§ **What to do**: In the records below, find the line that contains "grey brick C8" and the line that contains "none -> black brick D2 level 3", then retype exactly those two lines and every line between them.

§ **Material for the task**:
┌──

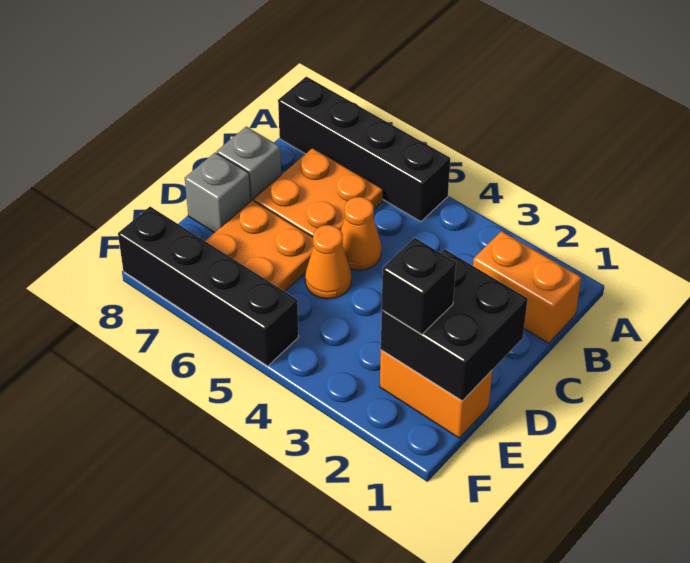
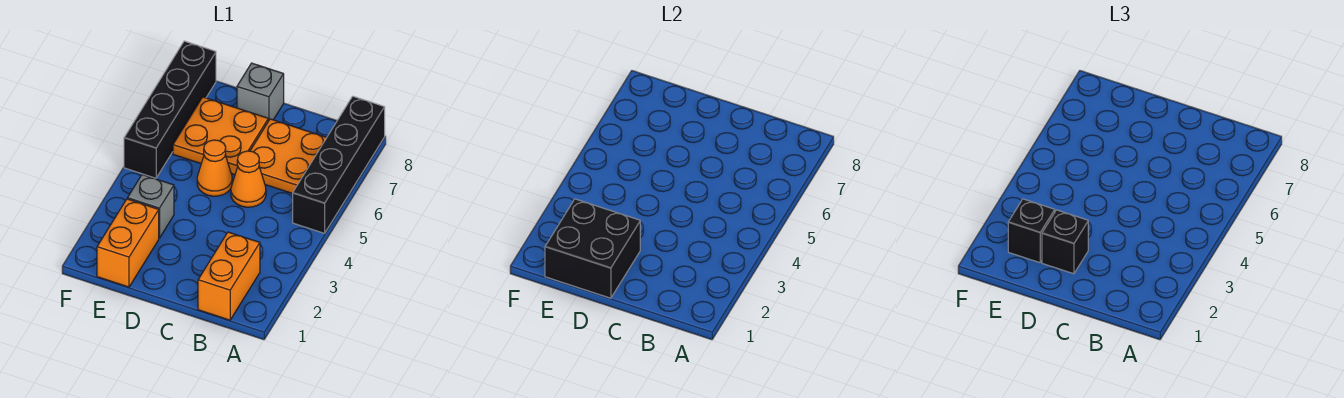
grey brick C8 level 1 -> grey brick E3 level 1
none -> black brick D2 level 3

└──
┌──

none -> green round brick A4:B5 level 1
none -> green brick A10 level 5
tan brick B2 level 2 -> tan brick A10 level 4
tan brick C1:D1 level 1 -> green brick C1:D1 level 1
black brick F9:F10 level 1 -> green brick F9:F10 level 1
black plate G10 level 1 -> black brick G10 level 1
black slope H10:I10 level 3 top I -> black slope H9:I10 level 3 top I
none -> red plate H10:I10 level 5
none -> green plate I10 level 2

└──

§ **Solved exercise**:
grey brick C8 level 1 -> grey brick E3 level 1
none -> black brick D2 level 3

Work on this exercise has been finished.